- Opening Delimiter -

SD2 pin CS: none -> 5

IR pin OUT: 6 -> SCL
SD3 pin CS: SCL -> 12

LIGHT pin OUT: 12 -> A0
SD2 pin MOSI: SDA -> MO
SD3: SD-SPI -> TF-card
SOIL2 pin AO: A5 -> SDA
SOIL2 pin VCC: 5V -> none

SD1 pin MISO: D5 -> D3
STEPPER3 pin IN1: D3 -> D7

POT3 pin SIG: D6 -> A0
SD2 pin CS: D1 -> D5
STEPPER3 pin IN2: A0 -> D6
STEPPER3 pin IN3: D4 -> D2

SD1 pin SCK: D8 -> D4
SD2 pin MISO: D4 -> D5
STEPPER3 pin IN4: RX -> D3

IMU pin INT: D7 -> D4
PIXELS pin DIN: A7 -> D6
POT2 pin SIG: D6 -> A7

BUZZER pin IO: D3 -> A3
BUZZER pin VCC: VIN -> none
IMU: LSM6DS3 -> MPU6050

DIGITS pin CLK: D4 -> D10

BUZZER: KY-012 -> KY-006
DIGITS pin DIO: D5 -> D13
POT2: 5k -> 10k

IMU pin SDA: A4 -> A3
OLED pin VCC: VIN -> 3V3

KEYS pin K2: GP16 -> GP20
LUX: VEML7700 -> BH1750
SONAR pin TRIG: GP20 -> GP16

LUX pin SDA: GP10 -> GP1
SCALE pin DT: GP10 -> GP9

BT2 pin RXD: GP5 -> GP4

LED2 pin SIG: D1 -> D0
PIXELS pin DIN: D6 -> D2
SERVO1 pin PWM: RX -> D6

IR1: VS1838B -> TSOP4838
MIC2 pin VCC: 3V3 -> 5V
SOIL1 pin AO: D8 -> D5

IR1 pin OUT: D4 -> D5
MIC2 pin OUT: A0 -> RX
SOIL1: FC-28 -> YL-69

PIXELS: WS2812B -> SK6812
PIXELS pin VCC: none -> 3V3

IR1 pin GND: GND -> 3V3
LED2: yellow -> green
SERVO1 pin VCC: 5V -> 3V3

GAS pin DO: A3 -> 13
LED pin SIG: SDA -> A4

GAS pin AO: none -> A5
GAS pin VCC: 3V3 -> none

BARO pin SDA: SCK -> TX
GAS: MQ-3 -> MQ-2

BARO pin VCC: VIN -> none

- Closing Delimiter -

- DIRECTIONS
Check each line above for the string "PIXELS" and copy the ones that have it.

- ANSWER BELOW
PIXELS pin DIN: A7 -> D6
PIXELS pin DIN: D6 -> D2
PIXELS: WS2812B -> SK6812
PIXELS pin VCC: none -> 3V3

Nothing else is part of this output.